Description of the task:
Repeat the first line of the listing and each line after it, exactly, through the line containing "blue duck: [61,261,146,352]".

Given records:
::::

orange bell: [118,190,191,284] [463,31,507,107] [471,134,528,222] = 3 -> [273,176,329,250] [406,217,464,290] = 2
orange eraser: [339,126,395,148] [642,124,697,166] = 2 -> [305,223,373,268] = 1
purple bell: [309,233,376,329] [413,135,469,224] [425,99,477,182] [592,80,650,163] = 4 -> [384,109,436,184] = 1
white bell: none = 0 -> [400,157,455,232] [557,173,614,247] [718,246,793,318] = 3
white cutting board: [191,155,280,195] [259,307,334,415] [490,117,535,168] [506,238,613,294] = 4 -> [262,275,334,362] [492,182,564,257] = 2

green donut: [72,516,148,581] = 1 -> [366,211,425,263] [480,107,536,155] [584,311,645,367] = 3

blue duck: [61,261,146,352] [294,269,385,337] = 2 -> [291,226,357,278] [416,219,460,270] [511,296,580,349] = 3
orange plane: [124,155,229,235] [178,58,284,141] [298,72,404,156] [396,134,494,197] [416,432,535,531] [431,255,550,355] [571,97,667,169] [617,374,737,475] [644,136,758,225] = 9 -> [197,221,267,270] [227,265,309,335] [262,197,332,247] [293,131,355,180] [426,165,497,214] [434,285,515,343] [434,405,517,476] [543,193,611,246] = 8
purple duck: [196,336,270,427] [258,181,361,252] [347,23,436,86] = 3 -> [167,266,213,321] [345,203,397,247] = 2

::::

Solution to this task:
orange bell: [118,190,191,284] [463,31,507,107] [471,134,528,222] = 3 -> [273,176,329,250] [406,217,464,290] = 2
orange eraser: [339,126,395,148] [642,124,697,166] = 2 -> [305,223,373,268] = 1
purple bell: [309,233,376,329] [413,135,469,224] [425,99,477,182] [592,80,650,163] = 4 -> [384,109,436,184] = 1
white bell: none = 0 -> [400,157,455,232] [557,173,614,247] [718,246,793,318] = 3
white cutting board: [191,155,280,195] [259,307,334,415] [490,117,535,168] [506,238,613,294] = 4 -> [262,275,334,362] [492,182,564,257] = 2

green donut: [72,516,148,581] = 1 -> [366,211,425,263] [480,107,536,155] [584,311,645,367] = 3

blue duck: [61,261,146,352] [294,269,385,337] = 2 -> [291,226,357,278] [416,219,460,270] [511,296,580,349] = 3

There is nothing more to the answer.